What the task asks — Count up the lines below containing the word "left", and give the result with no other words.
---------------
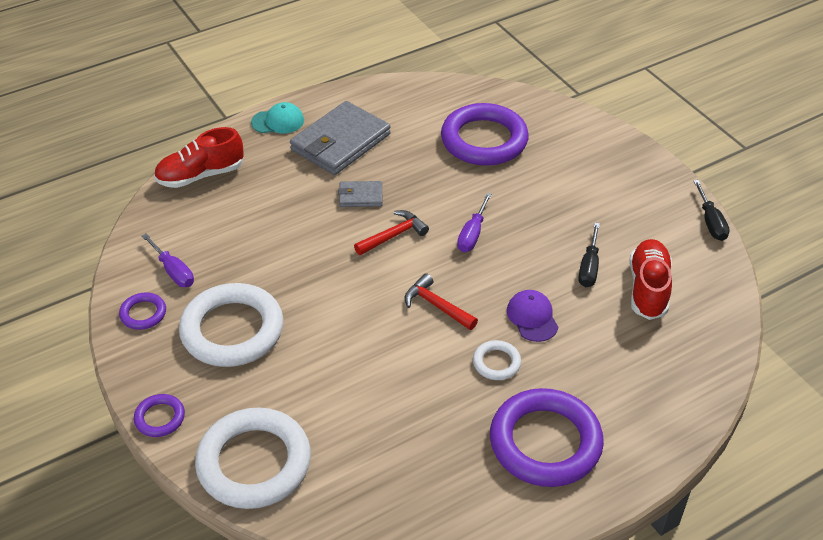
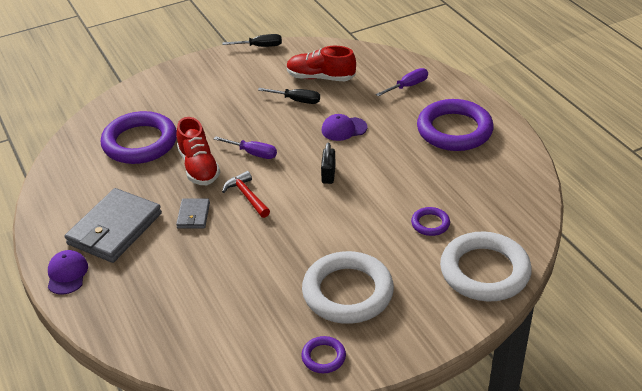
camera: 85 degrees left, 5 degrees down
purple ring [134,394,185,437] -> purple ring moved to [411,207,450,236]
purple screwdriver [142,233,194,287] -> purple screwdriver moved to [376,68,428,96]
red shoe [154,127,244,188] -> red shoe moved to [177,117,220,185]
turquoise cap [251,102,304,134] -> purple cap [48,250,88,295]
grey wallet [290,101,391,175] -> grey wallet turned 75 degrees clockwise [65,188,162,263]
red hammer [405,273,478,330] -> black padlock [321,143,336,184]
white ring [473,340,521,380] -> none

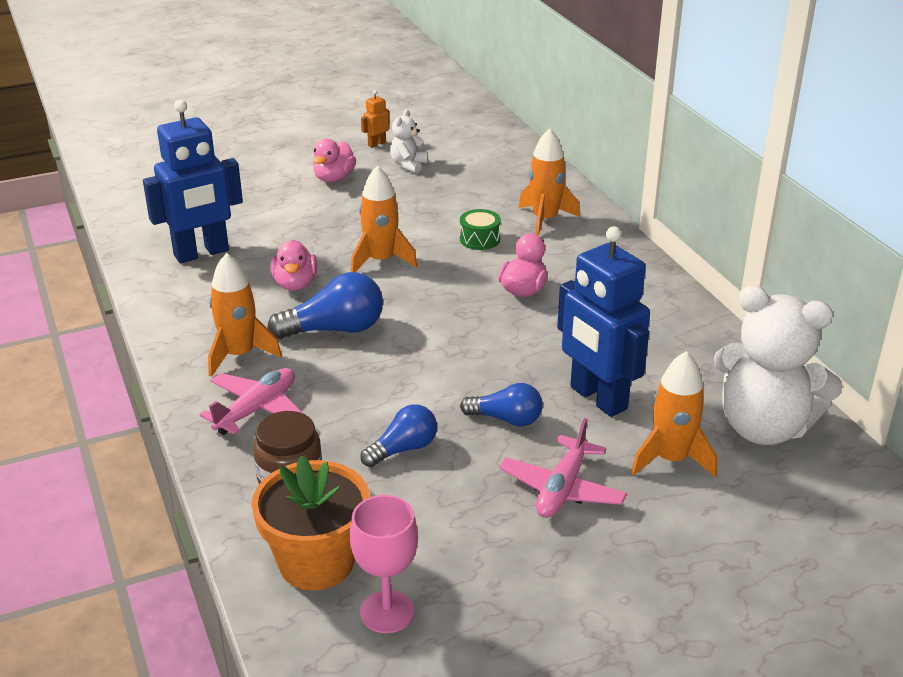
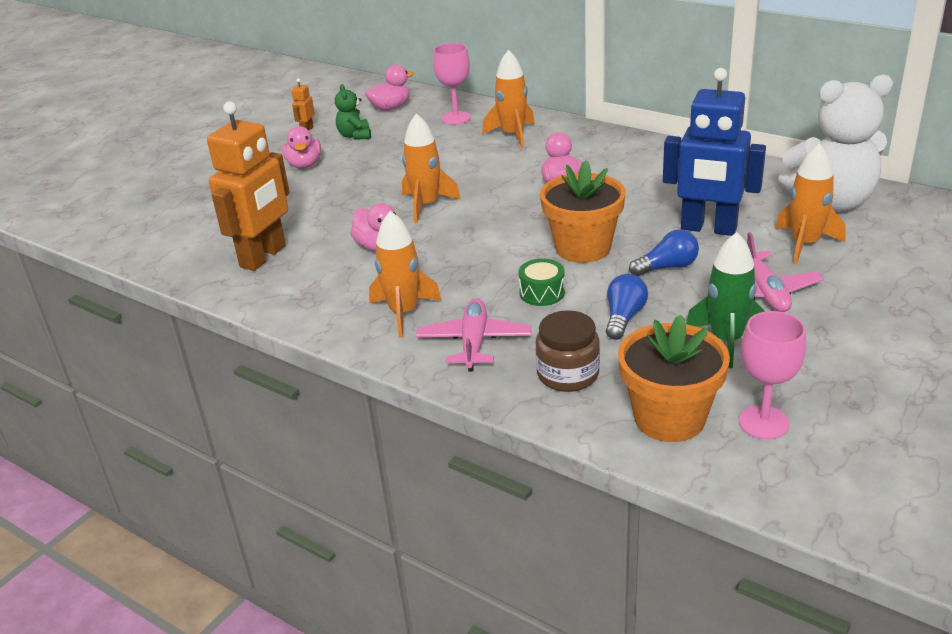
camera: 30 degrees left, 0 degrees up
blue robot [143,100,243,263] -> orange robot [207,102,290,271]
blue light bulb [268,272,383,339] -> none
white teddy bear [390,109,428,173] -> green teddy bear [335,84,371,140]
green drum [460,209,501,250] -> green drum moved to [518,259,565,306]
none -> pink duck [365,64,414,111]
none -> pink goblet [433,43,471,125]
none -> orange flower pot [540,160,626,263]
none -> green rocket [686,232,765,368]

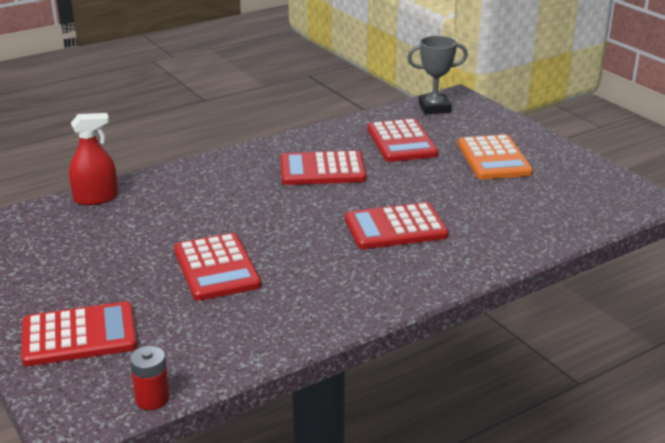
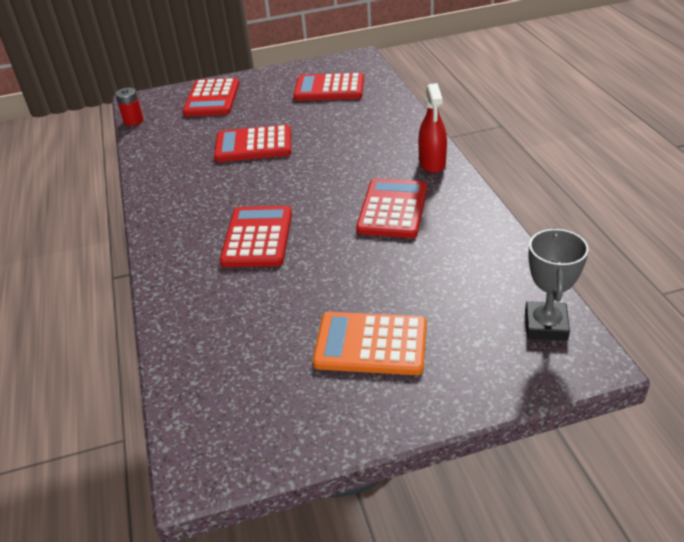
camera: 110 degrees right, 10 degrees up
red spray bottle [69,113,118,205] -> red spray bottle moved to [418,83,447,173]
red calculator [367,119,438,162] -> red calculator moved to [293,73,364,101]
---------------
Output for this task — 2